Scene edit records

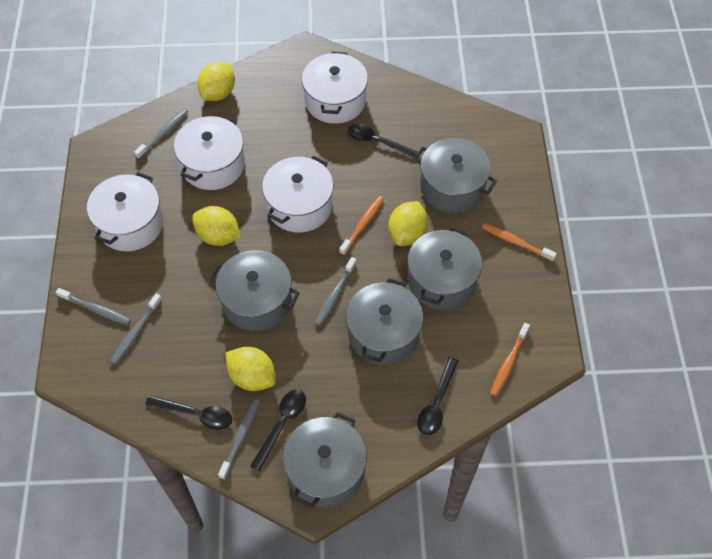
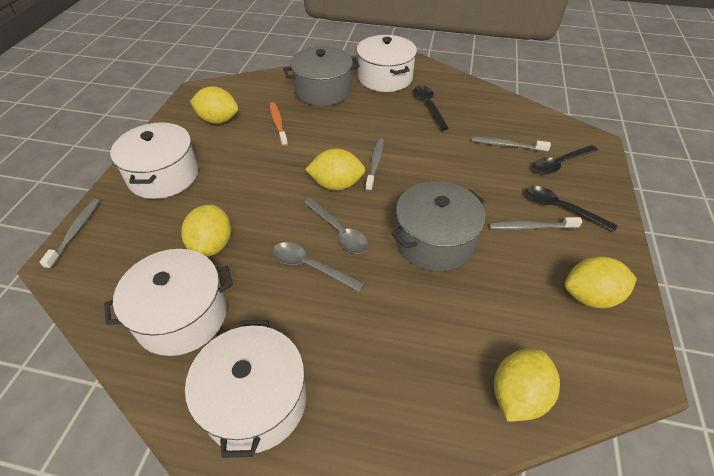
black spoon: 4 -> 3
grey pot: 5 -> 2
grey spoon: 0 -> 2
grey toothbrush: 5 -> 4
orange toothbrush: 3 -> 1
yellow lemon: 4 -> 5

_Task statement:_ Return only the number of lines above that include the word "grey".

_Response:_ 3